[Object transformation records]
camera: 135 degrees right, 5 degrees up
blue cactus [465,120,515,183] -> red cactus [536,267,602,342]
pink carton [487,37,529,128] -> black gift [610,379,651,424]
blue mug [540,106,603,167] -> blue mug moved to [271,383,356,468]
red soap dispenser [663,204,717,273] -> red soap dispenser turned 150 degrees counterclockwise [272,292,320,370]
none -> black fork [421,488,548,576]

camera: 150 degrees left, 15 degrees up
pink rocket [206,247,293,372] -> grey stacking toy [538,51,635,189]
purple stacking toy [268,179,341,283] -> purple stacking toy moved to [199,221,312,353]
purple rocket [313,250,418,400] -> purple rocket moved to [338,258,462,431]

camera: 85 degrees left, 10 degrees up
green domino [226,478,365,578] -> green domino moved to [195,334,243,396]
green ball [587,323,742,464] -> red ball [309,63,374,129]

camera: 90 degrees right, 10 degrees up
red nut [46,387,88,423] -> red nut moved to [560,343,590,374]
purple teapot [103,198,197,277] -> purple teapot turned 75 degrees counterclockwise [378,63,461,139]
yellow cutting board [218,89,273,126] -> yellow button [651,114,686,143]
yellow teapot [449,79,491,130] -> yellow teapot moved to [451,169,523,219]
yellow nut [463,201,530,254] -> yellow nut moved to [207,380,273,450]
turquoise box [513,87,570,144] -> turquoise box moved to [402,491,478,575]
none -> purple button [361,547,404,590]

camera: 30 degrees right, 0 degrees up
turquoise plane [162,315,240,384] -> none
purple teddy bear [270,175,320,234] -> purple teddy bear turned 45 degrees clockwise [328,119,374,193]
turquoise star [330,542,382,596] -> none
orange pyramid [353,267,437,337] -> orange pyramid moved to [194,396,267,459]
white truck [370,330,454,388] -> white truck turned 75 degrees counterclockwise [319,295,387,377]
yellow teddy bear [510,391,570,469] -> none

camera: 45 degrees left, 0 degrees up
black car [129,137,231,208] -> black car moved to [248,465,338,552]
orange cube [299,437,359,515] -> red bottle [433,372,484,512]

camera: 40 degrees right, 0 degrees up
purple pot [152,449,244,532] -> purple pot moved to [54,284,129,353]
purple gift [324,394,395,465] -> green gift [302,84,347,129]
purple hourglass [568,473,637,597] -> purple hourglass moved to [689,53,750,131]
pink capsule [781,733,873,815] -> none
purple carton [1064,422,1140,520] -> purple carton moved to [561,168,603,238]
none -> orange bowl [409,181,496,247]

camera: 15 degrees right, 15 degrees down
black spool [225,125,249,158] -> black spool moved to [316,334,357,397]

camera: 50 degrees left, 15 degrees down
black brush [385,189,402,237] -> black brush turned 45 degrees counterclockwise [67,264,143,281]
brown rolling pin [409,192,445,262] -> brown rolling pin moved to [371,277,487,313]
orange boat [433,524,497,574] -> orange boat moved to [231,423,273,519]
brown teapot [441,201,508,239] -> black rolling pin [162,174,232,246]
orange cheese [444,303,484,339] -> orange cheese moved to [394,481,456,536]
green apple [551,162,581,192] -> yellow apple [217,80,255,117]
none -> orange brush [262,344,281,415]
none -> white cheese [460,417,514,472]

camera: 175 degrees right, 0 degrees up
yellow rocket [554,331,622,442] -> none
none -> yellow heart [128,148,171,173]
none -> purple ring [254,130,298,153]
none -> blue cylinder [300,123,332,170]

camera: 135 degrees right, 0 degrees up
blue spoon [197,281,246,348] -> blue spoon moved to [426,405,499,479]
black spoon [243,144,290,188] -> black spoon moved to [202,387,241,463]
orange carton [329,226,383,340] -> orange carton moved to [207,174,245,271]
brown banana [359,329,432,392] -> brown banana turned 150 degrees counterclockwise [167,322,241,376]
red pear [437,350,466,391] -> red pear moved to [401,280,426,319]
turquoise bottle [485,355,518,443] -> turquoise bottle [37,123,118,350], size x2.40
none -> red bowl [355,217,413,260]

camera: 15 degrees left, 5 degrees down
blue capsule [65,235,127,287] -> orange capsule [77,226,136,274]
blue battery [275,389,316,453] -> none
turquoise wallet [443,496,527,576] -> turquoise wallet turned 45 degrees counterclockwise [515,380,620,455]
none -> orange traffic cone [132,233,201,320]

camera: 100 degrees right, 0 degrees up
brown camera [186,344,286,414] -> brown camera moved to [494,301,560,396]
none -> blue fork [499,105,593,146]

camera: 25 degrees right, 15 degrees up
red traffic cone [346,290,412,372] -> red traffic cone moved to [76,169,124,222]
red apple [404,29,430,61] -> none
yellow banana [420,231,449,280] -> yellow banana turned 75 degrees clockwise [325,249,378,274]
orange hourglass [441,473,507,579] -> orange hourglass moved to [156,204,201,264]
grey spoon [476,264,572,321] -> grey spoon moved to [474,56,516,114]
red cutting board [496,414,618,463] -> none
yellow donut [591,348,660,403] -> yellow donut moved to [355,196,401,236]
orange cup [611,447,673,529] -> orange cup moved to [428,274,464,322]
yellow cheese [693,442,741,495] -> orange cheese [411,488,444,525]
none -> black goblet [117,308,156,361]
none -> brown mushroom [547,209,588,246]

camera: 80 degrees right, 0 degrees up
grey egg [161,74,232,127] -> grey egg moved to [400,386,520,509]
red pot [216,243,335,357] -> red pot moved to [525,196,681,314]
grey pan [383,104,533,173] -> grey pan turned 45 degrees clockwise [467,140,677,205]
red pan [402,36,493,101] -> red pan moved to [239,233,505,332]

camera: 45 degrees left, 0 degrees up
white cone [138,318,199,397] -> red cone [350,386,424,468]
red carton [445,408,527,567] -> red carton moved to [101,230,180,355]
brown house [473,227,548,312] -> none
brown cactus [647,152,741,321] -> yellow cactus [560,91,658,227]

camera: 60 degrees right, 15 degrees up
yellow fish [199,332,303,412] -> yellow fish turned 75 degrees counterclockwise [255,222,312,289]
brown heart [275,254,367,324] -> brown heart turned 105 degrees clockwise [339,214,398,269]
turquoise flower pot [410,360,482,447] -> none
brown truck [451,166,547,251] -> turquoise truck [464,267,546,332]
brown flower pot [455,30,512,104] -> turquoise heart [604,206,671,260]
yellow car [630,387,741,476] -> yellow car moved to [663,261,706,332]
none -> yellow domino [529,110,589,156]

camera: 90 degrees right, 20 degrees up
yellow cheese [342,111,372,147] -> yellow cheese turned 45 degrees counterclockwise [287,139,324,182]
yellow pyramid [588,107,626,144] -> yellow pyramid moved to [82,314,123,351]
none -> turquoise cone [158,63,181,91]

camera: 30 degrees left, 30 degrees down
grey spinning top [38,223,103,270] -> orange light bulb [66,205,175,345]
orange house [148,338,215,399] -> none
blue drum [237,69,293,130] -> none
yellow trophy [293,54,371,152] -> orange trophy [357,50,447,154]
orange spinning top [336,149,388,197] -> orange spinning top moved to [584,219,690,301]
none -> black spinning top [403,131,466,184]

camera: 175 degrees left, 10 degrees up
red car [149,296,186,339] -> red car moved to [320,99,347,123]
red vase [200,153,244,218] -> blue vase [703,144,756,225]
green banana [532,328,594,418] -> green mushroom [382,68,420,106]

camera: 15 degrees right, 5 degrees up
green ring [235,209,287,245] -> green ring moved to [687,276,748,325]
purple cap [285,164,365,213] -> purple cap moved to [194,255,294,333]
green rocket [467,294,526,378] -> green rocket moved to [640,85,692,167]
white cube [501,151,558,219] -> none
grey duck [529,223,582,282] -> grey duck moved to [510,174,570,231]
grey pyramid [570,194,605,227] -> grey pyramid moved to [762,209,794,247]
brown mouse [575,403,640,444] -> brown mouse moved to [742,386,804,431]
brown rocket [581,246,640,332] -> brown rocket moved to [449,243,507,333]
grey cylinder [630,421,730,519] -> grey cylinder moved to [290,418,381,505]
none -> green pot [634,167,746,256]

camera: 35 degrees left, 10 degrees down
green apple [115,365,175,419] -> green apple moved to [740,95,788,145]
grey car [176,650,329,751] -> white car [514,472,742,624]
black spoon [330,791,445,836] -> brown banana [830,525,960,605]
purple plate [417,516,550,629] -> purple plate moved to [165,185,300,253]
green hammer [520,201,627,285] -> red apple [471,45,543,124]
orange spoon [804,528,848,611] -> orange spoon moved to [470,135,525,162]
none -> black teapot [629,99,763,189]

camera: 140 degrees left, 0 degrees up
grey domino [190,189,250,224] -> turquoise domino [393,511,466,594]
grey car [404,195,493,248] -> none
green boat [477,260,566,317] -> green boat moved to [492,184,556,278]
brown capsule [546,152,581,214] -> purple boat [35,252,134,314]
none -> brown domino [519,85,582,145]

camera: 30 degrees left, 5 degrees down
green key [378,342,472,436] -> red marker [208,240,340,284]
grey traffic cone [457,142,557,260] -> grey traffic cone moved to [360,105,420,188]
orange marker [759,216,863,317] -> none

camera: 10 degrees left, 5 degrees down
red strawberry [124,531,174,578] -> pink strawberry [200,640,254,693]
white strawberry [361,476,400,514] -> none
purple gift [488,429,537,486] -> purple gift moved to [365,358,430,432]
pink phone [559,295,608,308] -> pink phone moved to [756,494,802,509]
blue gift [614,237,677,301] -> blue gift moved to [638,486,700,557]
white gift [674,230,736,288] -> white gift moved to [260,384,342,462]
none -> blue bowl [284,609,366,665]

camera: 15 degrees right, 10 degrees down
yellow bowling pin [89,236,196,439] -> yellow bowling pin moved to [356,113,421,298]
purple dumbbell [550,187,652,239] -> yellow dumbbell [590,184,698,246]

Assigned task ▸
What you give back must be the stretch above, starting at the line with "black spoon [243,144,290,188]" and ending at the line with "brown cactus [647,152,741,321]", copied exactly.

Your response ▸
black spoon [243,144,290,188] -> black spoon moved to [202,387,241,463]
orange carton [329,226,383,340] -> orange carton moved to [207,174,245,271]
brown banana [359,329,432,392] -> brown banana turned 150 degrees counterclockwise [167,322,241,376]
red pear [437,350,466,391] -> red pear moved to [401,280,426,319]
turquoise bottle [485,355,518,443] -> turquoise bottle [37,123,118,350], size x2.40
none -> red bowl [355,217,413,260]

camera: 15 degrees left, 5 degrees down
blue capsule [65,235,127,287] -> orange capsule [77,226,136,274]
blue battery [275,389,316,453] -> none
turquoise wallet [443,496,527,576] -> turquoise wallet turned 45 degrees counterclockwise [515,380,620,455]
none -> orange traffic cone [132,233,201,320]

camera: 100 degrees right, 0 degrees up
brown camera [186,344,286,414] -> brown camera moved to [494,301,560,396]
none -> blue fork [499,105,593,146]

camera: 25 degrees right, 15 degrees up
red traffic cone [346,290,412,372] -> red traffic cone moved to [76,169,124,222]
red apple [404,29,430,61] -> none
yellow banana [420,231,449,280] -> yellow banana turned 75 degrees clockwise [325,249,378,274]
orange hourglass [441,473,507,579] -> orange hourglass moved to [156,204,201,264]
grey spoon [476,264,572,321] -> grey spoon moved to [474,56,516,114]
red cutting board [496,414,618,463] -> none
yellow donut [591,348,660,403] -> yellow donut moved to [355,196,401,236]
orange cup [611,447,673,529] -> orange cup moved to [428,274,464,322]
yellow cheese [693,442,741,495] -> orange cheese [411,488,444,525]
none -> black goblet [117,308,156,361]
none -> brown mushroom [547,209,588,246]

camera: 80 degrees right, 0 degrees up
grey egg [161,74,232,127] -> grey egg moved to [400,386,520,509]
red pot [216,243,335,357] -> red pot moved to [525,196,681,314]
grey pan [383,104,533,173] -> grey pan turned 45 degrees clockwise [467,140,677,205]
red pan [402,36,493,101] -> red pan moved to [239,233,505,332]

camera: 45 degrees left, 0 degrees up
white cone [138,318,199,397] -> red cone [350,386,424,468]
red carton [445,408,527,567] -> red carton moved to [101,230,180,355]
brown house [473,227,548,312] -> none
brown cactus [647,152,741,321] -> yellow cactus [560,91,658,227]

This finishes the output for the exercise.